# Task details:
Look through the listing below and say how many lines contain the word "yellow". Nothing else belongs in the reply.

Segment Start: Records for this exercise

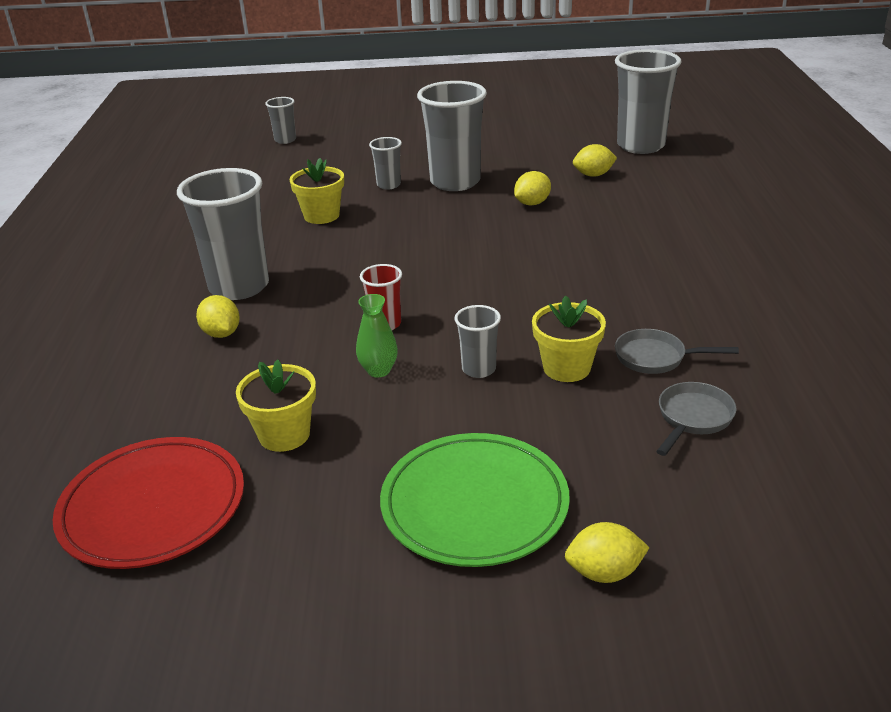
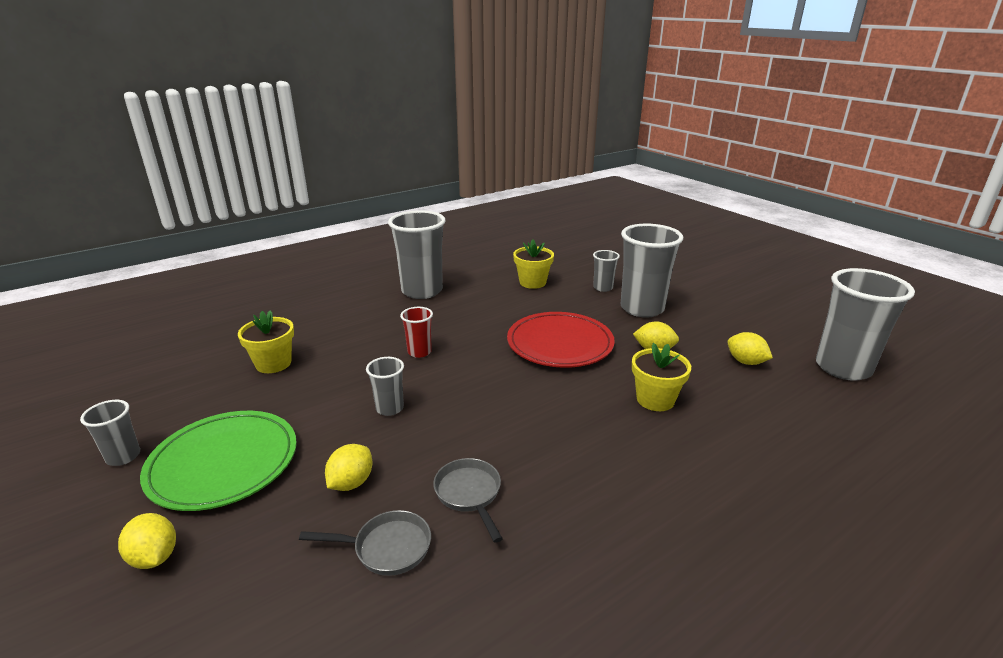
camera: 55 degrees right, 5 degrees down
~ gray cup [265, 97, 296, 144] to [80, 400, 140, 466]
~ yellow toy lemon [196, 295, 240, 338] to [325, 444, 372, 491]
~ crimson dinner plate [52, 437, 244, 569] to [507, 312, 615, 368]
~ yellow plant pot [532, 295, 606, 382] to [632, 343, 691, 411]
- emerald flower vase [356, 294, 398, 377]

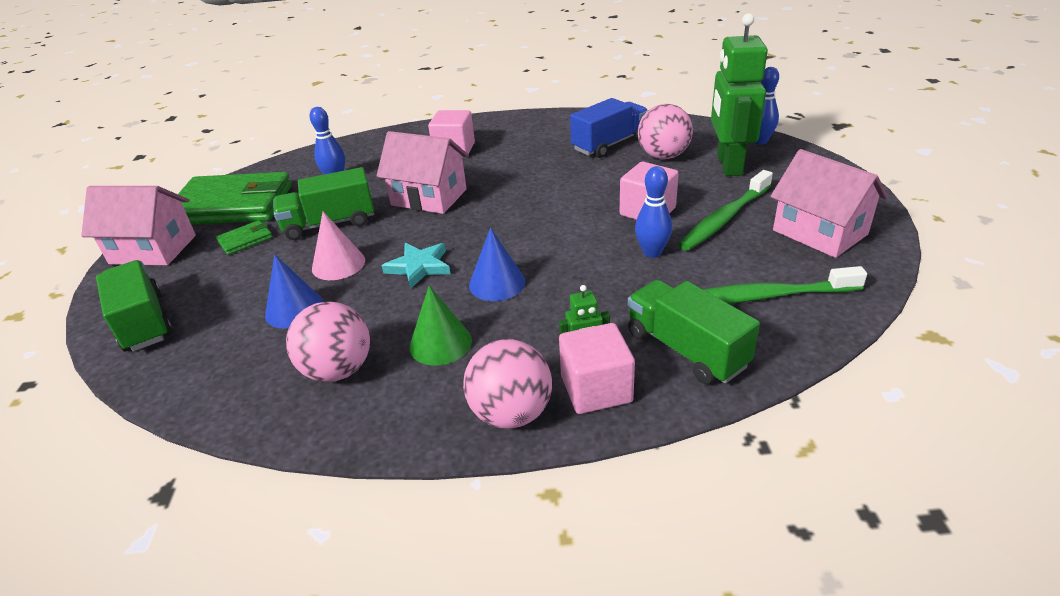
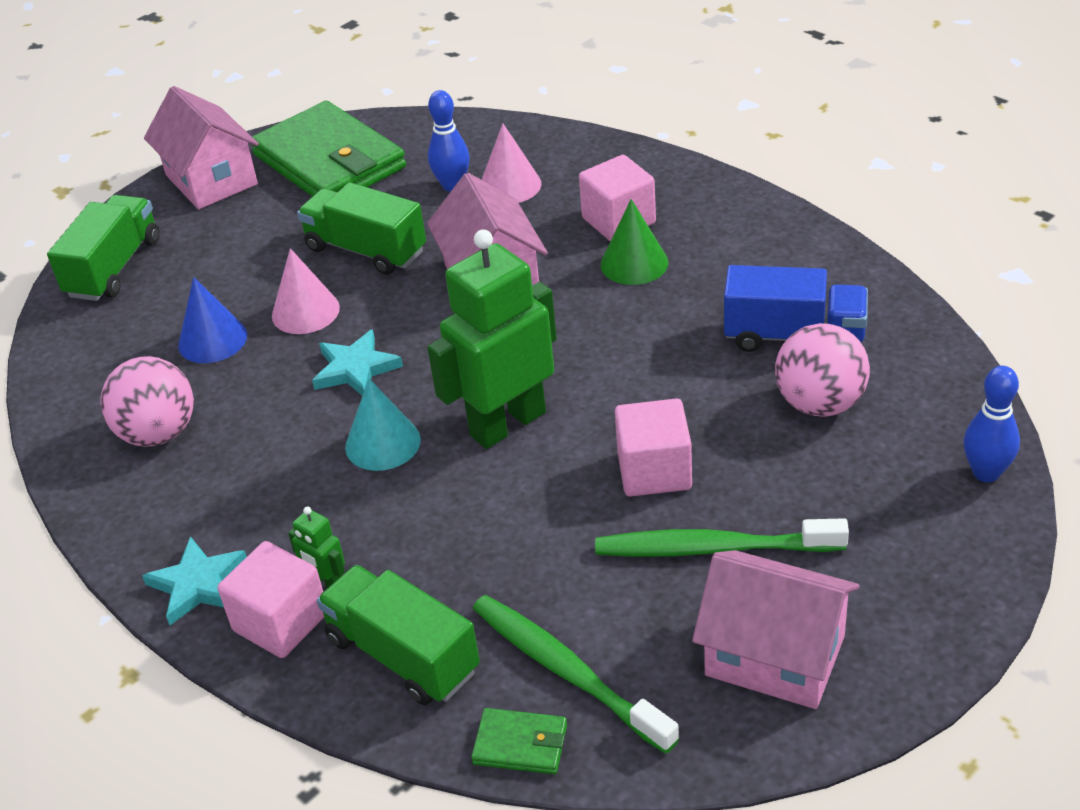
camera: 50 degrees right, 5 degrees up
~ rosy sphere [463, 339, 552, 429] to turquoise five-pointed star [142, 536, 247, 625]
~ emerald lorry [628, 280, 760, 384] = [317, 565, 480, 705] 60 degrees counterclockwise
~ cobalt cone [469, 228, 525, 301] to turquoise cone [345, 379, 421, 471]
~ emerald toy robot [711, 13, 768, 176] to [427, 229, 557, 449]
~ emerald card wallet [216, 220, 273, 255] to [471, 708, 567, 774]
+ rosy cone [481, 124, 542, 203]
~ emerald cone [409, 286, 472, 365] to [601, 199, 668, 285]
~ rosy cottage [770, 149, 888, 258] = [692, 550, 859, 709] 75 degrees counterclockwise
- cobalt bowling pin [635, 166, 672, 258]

Segment End: Records for this exercise
Segment Start: Records for this exercise

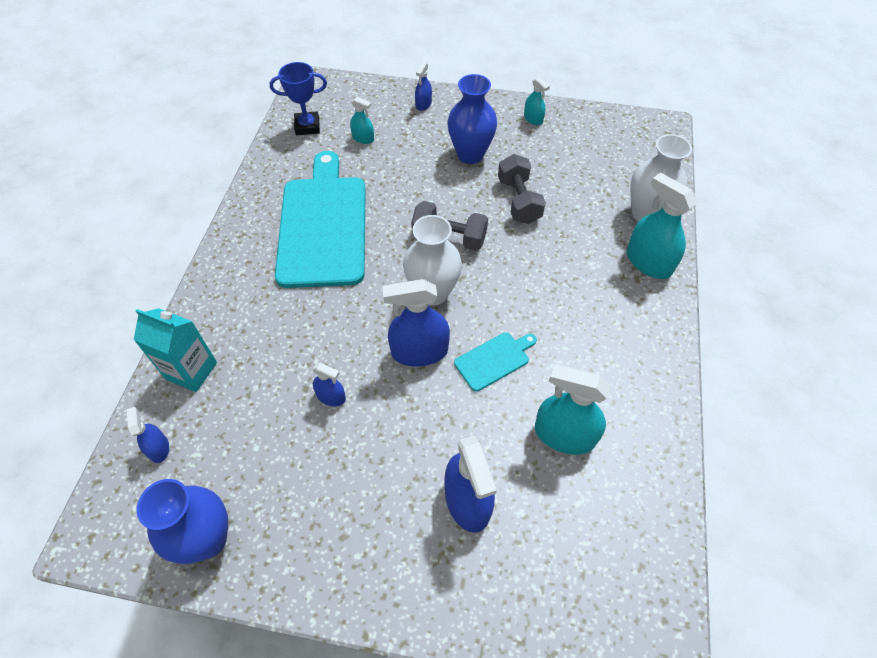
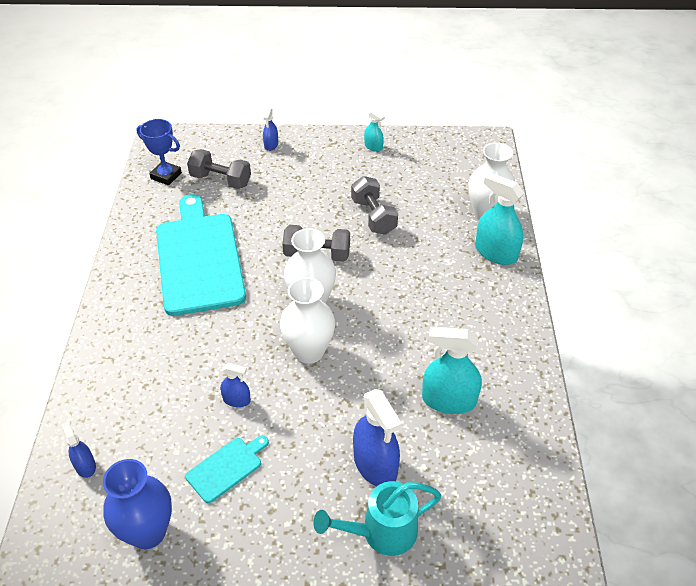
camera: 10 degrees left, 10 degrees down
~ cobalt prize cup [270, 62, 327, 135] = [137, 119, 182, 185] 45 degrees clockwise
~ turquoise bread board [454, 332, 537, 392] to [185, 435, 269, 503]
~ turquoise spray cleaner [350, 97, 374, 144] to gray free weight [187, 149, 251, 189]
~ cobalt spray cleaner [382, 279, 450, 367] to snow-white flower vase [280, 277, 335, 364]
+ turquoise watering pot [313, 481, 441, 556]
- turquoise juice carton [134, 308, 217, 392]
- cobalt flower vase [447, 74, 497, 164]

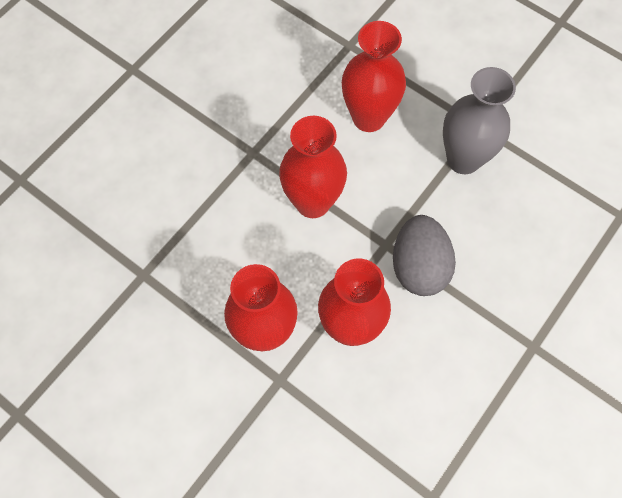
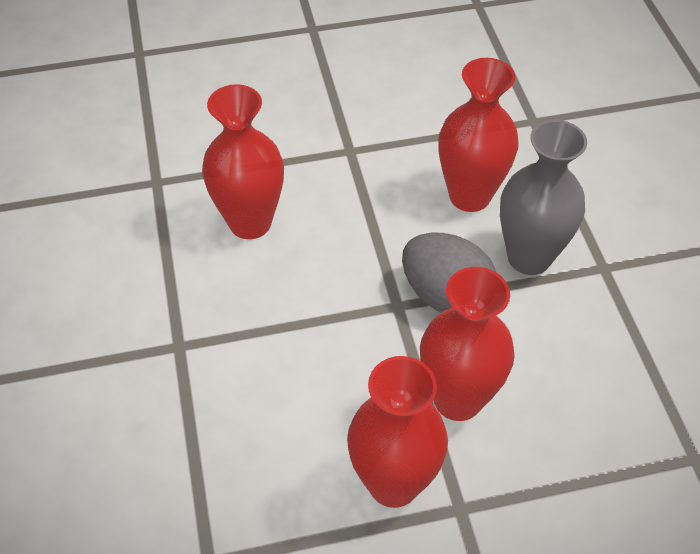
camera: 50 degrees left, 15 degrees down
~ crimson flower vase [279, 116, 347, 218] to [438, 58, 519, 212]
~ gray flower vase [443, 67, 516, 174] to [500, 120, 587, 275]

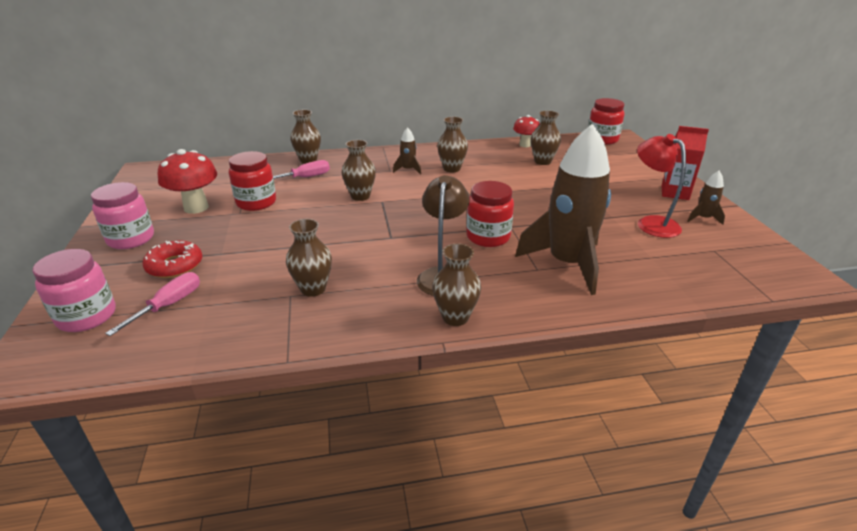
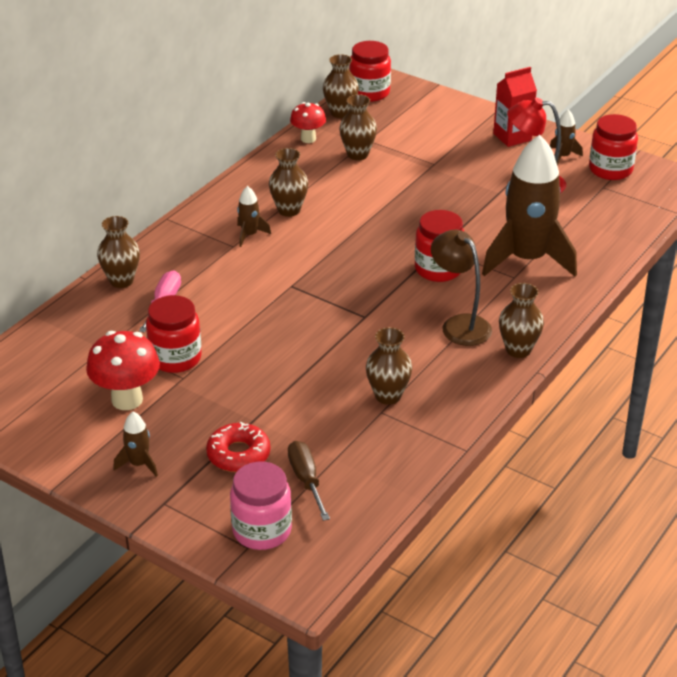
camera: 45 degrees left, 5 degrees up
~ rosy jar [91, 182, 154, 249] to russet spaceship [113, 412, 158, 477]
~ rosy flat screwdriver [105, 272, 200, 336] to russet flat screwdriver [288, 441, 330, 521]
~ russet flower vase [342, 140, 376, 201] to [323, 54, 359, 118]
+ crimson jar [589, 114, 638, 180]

Segment End: Records for this exercise
Segment Start: Records for this exercise

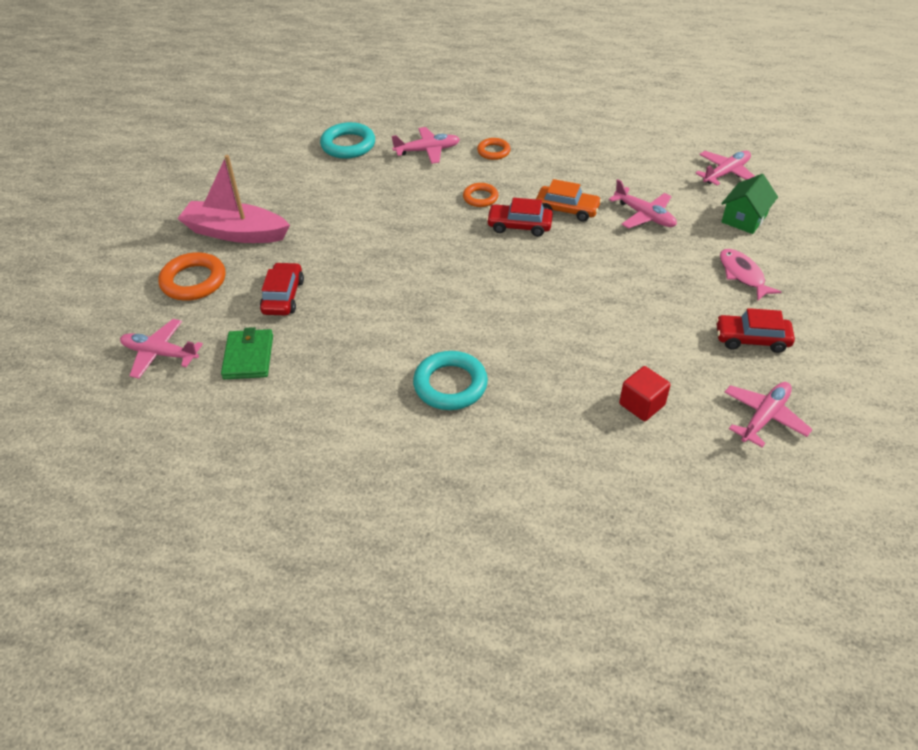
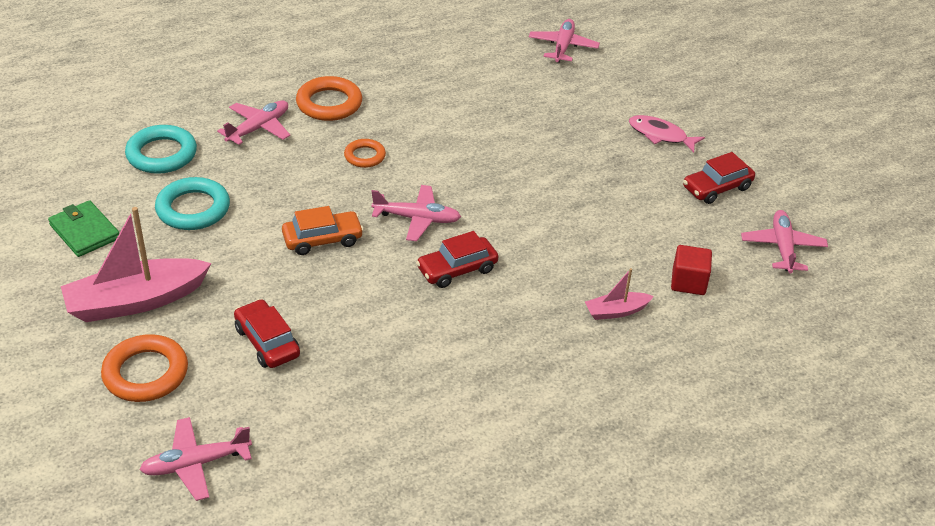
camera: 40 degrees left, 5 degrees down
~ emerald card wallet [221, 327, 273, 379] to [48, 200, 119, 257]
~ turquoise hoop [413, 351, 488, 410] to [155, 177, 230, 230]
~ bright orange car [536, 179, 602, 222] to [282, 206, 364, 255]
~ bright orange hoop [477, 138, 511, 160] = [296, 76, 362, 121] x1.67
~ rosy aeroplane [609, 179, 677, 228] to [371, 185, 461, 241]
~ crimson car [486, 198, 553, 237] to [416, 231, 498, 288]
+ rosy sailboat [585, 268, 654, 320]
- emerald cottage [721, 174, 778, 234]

Segment End: Records for this exercise

# Task response:
2